▸ WORK REQUEST
In the entries that follow, the line with "- → green_jar <512,116,552,175>" opens the range and the line with "spryskiwacz/niebieski <94 342>" closes it; repeat that range exactly, both lines included.

[Extracted data entries]
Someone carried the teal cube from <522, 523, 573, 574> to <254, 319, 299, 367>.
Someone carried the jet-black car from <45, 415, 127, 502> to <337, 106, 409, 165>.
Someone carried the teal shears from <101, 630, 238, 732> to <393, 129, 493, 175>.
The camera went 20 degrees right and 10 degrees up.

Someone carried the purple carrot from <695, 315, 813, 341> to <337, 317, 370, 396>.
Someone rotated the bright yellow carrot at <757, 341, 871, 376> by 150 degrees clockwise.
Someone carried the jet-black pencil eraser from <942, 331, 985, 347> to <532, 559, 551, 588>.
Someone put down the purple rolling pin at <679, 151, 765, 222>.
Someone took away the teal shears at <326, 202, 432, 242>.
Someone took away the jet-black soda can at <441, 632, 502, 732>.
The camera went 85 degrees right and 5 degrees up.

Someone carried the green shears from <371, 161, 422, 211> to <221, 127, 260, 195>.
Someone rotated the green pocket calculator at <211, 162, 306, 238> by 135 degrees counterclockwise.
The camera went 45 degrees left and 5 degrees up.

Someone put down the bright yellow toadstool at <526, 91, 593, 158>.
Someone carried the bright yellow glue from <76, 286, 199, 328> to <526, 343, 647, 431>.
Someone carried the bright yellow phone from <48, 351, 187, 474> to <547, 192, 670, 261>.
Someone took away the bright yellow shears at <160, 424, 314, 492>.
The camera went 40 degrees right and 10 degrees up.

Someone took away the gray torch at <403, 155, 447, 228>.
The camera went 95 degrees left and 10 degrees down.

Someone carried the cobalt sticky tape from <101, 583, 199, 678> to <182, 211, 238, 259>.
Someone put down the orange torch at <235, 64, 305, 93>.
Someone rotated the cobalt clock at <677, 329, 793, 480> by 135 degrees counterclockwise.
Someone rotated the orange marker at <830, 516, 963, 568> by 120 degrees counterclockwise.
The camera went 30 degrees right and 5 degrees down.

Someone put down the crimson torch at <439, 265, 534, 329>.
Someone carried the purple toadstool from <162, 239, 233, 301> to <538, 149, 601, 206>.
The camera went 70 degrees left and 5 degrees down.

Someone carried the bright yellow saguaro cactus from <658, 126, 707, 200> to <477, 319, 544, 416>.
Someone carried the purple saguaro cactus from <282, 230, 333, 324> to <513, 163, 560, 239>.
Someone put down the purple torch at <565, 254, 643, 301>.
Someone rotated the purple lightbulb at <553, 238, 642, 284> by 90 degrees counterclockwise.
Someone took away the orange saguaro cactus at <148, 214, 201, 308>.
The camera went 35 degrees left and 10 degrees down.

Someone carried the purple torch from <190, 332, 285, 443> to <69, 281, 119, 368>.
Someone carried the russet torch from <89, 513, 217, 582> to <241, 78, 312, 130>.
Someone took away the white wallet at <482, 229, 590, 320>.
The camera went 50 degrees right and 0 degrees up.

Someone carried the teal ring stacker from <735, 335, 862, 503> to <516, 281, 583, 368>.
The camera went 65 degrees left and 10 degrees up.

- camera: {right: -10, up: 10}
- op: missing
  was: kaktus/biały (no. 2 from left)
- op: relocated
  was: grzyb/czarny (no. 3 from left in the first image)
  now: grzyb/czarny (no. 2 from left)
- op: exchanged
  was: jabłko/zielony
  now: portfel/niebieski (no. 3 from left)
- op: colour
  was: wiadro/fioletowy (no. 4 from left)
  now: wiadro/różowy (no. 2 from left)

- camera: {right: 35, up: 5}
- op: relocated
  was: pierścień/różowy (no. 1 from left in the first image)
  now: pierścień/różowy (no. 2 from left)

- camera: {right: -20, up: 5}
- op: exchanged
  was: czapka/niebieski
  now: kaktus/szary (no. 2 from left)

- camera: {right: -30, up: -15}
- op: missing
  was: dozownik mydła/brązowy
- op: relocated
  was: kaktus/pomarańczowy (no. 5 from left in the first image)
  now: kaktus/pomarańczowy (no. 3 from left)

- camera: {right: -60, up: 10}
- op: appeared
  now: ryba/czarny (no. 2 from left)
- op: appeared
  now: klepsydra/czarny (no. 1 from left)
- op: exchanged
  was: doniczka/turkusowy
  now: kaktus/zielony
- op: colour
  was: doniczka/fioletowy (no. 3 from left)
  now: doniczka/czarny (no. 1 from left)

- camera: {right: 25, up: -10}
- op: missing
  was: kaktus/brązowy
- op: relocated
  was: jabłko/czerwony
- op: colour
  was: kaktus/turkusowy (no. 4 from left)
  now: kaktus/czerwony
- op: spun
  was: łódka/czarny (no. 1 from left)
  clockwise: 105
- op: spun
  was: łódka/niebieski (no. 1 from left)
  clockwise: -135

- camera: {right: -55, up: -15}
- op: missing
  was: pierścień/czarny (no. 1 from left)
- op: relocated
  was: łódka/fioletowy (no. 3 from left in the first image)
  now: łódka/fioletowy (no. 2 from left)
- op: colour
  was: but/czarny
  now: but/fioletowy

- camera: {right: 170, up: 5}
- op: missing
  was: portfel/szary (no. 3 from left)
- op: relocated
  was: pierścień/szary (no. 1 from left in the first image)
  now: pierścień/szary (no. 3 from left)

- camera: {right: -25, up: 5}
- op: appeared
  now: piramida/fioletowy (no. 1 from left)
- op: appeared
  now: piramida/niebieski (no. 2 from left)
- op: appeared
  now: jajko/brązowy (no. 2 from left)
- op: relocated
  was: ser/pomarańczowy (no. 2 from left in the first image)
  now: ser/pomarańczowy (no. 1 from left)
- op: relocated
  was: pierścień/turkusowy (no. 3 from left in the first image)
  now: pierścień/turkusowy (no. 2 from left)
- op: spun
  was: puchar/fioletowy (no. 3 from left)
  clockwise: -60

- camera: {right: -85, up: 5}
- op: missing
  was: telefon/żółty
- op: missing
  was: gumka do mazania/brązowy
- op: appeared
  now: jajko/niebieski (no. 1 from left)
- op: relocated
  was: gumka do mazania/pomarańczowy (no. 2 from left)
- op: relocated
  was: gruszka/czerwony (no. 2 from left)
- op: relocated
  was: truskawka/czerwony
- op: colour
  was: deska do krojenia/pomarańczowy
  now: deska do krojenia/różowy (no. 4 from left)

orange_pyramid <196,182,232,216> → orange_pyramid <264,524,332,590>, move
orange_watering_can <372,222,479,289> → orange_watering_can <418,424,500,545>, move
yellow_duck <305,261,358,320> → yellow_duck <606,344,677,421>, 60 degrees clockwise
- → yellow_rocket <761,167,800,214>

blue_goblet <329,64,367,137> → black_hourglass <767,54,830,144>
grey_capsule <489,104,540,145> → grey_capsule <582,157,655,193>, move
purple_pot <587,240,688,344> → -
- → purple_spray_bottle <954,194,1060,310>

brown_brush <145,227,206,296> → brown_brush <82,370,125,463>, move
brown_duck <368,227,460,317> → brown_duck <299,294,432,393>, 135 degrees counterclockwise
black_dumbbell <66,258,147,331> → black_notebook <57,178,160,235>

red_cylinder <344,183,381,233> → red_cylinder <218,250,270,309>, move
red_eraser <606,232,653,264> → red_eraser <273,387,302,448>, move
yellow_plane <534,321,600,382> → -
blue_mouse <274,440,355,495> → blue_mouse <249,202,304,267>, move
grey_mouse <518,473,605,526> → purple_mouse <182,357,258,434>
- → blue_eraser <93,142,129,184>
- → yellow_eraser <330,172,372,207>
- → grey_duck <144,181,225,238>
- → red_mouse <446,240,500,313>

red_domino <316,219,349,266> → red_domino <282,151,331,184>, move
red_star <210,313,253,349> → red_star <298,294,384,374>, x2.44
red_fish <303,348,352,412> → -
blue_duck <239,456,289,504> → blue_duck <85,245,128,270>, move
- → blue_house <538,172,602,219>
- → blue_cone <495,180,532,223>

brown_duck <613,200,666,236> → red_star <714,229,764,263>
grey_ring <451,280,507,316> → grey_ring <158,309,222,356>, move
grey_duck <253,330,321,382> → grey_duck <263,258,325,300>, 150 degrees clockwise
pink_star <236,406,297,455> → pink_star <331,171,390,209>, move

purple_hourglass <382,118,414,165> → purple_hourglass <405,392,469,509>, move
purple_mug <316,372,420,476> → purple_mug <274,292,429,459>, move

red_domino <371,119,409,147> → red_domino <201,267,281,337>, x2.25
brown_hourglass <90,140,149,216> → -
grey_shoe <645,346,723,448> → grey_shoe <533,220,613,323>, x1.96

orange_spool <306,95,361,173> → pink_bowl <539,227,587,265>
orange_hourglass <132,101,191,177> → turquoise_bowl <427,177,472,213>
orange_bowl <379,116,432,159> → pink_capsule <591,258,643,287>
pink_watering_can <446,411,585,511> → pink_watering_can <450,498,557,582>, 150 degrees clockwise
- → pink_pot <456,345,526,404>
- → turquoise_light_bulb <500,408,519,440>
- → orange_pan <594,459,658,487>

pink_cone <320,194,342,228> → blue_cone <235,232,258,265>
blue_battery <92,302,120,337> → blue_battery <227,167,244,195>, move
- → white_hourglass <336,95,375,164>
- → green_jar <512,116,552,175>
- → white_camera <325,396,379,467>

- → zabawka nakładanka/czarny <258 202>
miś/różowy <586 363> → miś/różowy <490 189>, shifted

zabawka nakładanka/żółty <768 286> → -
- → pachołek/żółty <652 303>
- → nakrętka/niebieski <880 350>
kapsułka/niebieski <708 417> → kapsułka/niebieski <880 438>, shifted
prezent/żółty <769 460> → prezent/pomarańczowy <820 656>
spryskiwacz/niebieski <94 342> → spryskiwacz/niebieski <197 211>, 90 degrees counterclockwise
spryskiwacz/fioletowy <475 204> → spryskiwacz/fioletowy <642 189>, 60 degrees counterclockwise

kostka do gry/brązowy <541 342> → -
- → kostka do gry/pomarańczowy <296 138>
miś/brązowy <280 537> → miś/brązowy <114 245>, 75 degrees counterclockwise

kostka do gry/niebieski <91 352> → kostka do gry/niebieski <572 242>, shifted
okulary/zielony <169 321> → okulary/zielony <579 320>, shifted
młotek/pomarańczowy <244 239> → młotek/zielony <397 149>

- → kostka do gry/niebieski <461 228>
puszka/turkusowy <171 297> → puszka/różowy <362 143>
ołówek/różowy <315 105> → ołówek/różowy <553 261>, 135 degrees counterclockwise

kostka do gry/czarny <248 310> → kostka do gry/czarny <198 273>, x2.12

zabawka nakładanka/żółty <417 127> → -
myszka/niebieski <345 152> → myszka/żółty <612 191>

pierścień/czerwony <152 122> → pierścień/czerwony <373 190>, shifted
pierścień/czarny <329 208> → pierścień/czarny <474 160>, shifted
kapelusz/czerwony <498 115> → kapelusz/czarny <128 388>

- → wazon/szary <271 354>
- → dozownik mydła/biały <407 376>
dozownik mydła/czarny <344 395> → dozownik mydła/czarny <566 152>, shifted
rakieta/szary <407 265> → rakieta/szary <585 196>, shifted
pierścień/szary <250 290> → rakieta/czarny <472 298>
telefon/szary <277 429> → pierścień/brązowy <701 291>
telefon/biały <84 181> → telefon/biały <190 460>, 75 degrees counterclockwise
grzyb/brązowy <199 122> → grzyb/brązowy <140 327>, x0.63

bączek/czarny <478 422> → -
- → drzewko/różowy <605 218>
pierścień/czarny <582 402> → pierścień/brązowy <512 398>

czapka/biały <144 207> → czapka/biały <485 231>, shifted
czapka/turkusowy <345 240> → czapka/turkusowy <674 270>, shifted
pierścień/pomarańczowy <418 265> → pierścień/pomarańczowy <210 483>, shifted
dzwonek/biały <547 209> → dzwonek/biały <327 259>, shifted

▸ OUTPUT FOR THIS EXERCISE
- → green_jar <512,116,552,175>
- → white_camera <325,396,379,467>

- → zabawka nakładanka/czarny <258 202>
miś/różowy <586 363> → miś/różowy <490 189>, shifted

zabawka nakładanka/żółty <768 286> → -
- → pachołek/żółty <652 303>
- → nakrętka/niebieski <880 350>
kapsułka/niebieski <708 417> → kapsułka/niebieski <880 438>, shifted
prezent/żółty <769 460> → prezent/pomarańczowy <820 656>
spryskiwacz/niebieski <94 342> → spryskiwacz/niebieski <197 211>, 90 degrees counterclockwise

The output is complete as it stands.